*Directions:* Nothing but the text of the listing, repeated exactly, belongs in the answer; leave the images out.

*Data excerpts:*
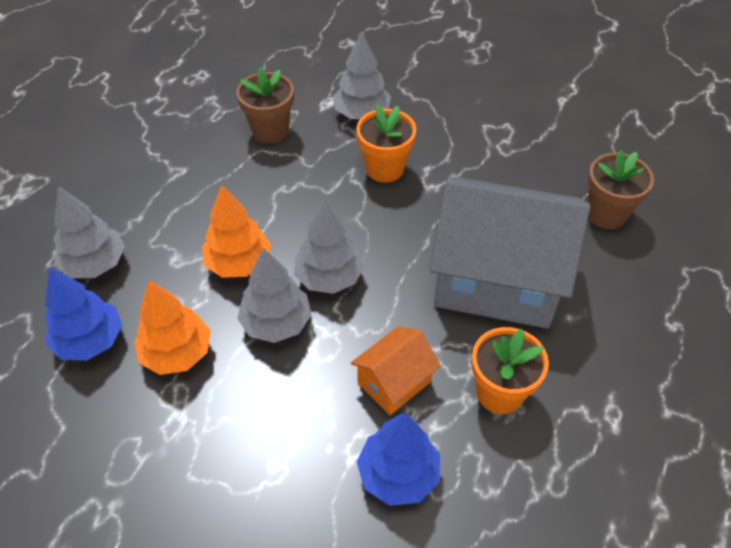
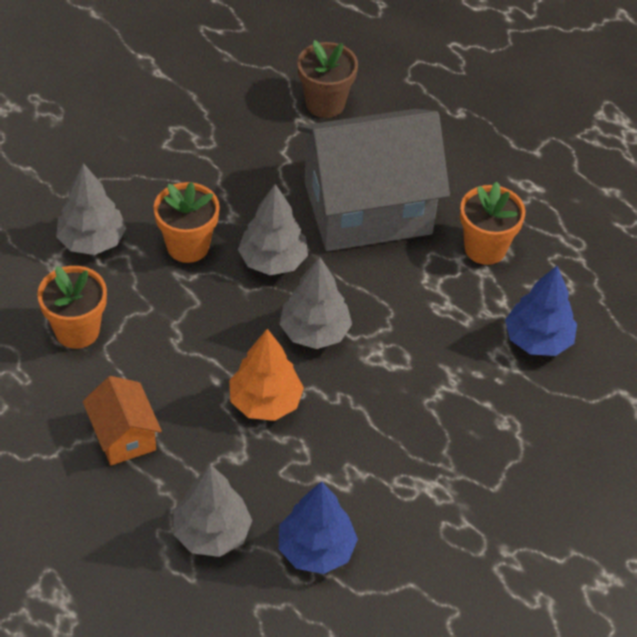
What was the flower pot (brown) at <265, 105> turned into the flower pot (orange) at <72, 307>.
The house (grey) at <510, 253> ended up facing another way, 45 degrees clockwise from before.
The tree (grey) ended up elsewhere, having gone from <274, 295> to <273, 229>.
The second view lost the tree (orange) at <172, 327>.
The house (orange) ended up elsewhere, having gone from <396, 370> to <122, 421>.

*Your solution:*
What was the flower pot (brown) at <265, 105> turned into the flower pot (orange) at <72, 307>.
The house (grey) at <510, 253> ended up facing another way, 45 degrees clockwise from before.
The tree (grey) ended up elsewhere, having gone from <274, 295> to <273, 229>.
The second view lost the tree (orange) at <172, 327>.
The house (orange) ended up elsewhere, having gone from <396, 370> to <122, 421>.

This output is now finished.